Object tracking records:
◆ ◆ ◆
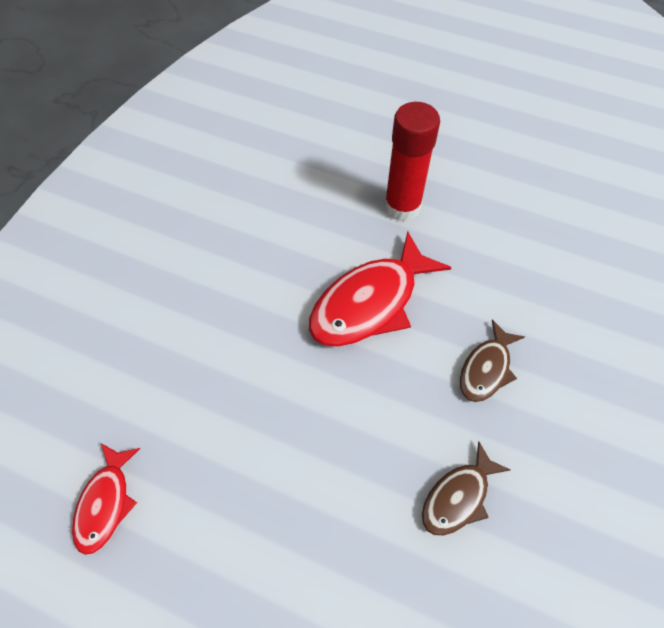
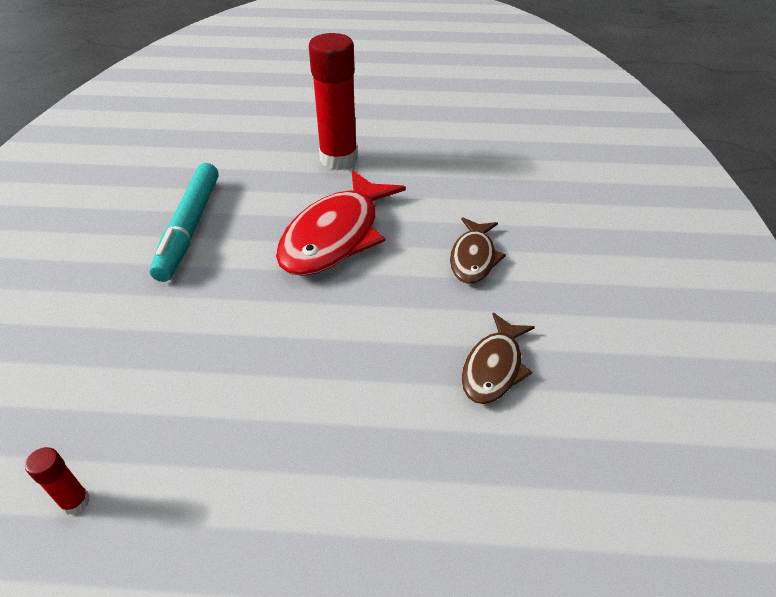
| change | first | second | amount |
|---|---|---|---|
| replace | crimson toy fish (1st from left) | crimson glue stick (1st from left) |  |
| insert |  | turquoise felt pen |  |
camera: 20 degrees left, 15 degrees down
◆ ◆ ◆
_Task prompt_
Say how many lines in the records hold "left", with the number as the whole reply.

_Response to this exercise_
2